- [How to complete this task]: The line holding "(275, 436) = (671, 297): none" and all lines that follow it to the end of the data: return these exactly, and nothing more.
○ ○ ○ ○ ○ ○ ○
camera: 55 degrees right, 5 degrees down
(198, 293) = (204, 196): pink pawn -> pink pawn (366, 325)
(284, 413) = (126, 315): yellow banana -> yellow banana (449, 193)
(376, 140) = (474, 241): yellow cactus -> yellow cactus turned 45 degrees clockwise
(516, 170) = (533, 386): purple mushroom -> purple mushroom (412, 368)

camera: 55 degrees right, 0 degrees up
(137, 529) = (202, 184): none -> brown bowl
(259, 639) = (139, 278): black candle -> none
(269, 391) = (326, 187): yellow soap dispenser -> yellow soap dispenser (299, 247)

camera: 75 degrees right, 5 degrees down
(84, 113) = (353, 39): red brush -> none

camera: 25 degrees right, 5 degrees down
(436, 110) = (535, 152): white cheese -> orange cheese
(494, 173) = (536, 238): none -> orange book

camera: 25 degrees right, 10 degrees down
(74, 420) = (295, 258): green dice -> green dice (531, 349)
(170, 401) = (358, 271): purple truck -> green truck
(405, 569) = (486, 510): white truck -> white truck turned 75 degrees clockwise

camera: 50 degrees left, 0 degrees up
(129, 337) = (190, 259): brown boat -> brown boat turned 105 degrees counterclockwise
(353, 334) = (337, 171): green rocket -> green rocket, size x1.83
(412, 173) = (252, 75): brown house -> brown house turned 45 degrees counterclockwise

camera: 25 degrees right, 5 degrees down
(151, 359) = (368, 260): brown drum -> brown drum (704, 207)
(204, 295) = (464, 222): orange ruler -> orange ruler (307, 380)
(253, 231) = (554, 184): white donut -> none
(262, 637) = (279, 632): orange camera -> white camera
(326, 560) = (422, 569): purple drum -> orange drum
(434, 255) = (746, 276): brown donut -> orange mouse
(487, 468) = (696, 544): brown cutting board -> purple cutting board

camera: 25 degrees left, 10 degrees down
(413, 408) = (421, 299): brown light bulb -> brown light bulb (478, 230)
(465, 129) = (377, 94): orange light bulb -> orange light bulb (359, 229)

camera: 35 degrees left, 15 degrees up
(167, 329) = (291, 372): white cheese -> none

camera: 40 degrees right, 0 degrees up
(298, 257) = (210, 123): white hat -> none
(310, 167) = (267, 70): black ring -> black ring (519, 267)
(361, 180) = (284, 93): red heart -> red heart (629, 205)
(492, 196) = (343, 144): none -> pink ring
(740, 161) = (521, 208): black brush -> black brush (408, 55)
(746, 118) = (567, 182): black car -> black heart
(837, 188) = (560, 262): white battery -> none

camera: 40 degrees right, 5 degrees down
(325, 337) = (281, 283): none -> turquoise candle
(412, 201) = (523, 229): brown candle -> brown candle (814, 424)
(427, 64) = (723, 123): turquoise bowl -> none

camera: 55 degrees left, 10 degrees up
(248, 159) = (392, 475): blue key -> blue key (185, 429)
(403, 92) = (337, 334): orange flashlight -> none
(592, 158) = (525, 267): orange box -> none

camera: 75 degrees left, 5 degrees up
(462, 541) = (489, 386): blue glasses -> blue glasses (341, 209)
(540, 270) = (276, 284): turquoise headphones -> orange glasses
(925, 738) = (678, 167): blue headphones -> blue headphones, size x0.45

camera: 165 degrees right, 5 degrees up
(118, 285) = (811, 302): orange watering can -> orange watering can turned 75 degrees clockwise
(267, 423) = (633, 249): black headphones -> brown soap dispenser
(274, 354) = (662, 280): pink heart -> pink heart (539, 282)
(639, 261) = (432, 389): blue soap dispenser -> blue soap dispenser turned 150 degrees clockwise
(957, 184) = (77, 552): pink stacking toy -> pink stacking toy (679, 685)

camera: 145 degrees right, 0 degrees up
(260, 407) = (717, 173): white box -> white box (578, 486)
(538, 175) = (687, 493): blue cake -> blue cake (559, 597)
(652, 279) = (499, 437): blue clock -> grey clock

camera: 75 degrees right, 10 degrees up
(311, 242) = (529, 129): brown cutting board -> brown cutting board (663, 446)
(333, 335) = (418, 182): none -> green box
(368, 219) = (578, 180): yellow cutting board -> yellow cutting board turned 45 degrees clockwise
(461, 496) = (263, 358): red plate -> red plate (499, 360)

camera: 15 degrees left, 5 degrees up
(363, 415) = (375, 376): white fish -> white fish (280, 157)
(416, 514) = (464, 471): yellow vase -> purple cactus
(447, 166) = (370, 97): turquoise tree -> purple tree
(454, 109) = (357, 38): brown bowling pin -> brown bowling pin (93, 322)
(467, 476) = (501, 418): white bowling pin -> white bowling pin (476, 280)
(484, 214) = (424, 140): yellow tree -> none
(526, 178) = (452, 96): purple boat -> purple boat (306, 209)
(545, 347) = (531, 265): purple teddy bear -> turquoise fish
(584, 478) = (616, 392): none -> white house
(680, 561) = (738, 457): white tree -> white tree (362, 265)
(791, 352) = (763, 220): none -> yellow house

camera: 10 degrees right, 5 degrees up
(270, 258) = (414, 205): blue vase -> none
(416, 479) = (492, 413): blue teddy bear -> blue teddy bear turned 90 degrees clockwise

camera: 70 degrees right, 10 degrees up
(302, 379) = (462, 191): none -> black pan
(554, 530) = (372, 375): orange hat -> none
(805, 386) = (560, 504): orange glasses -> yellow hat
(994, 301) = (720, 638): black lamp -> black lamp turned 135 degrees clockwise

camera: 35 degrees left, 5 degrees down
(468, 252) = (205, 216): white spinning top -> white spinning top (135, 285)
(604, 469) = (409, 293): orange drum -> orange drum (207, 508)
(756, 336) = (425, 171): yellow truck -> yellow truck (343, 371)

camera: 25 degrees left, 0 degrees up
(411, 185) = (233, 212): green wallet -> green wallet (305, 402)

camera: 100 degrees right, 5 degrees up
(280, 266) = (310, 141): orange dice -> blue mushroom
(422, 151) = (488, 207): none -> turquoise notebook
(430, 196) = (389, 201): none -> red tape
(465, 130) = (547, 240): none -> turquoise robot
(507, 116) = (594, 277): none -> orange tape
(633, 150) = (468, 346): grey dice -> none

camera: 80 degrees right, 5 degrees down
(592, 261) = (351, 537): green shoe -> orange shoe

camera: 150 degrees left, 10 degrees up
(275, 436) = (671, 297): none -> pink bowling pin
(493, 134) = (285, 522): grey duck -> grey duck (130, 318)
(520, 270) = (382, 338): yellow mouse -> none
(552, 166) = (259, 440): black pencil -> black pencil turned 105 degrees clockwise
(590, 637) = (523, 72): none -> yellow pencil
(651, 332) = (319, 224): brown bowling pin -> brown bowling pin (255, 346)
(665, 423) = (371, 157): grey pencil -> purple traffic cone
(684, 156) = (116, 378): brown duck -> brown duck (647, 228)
○ ○ ○ ○ ○ ○ ○
- [Reply]:
(275, 436) = (671, 297): none -> pink bowling pin
(493, 134) = (285, 522): grey duck -> grey duck (130, 318)
(520, 270) = (382, 338): yellow mouse -> none
(552, 166) = (259, 440): black pencil -> black pencil turned 105 degrees clockwise
(590, 637) = (523, 72): none -> yellow pencil
(651, 332) = (319, 224): brown bowling pin -> brown bowling pin (255, 346)
(665, 423) = (371, 157): grey pencil -> purple traffic cone
(684, 156) = (116, 378): brown duck -> brown duck (647, 228)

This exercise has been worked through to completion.